* **Directions**
For the records that follow, restate each one word for word and leave the images behind.

[[ Information given, beginning ]]

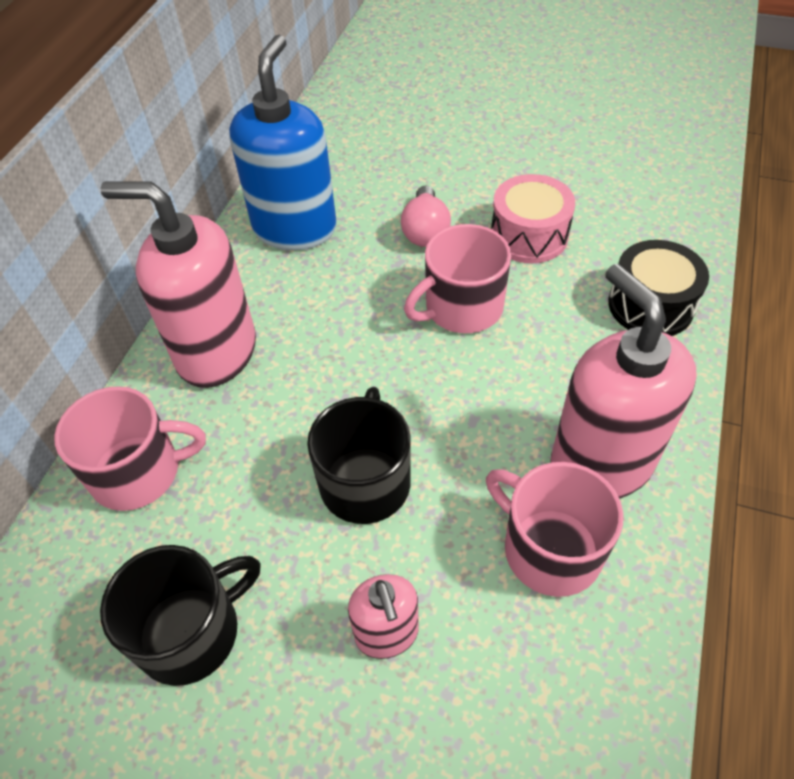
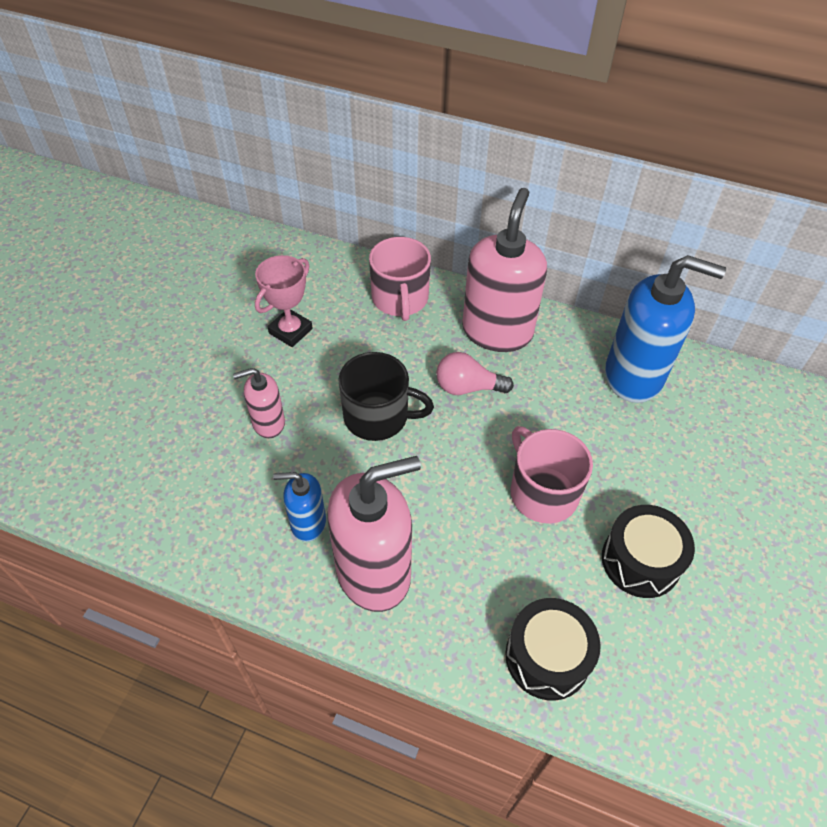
camera: 90 degrees right, 0 degrees up
(191, 631) = (290, 331): black mug -> pink trophy
(425, 231) = (639, 472): pink light bulb -> pink light bulb (467, 387)
(529, 236) = (640, 561): pink drum -> black drum
(549, 548) = (308, 523): pink mug -> blue soap dispenser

[[ Information given, end ]]

* **Written response**
camera: 90 degrees right, 0 degrees up
(191, 631) = (290, 331): black mug -> pink trophy
(425, 231) = (639, 472): pink light bulb -> pink light bulb (467, 387)
(529, 236) = (640, 561): pink drum -> black drum
(549, 548) = (308, 523): pink mug -> blue soap dispenser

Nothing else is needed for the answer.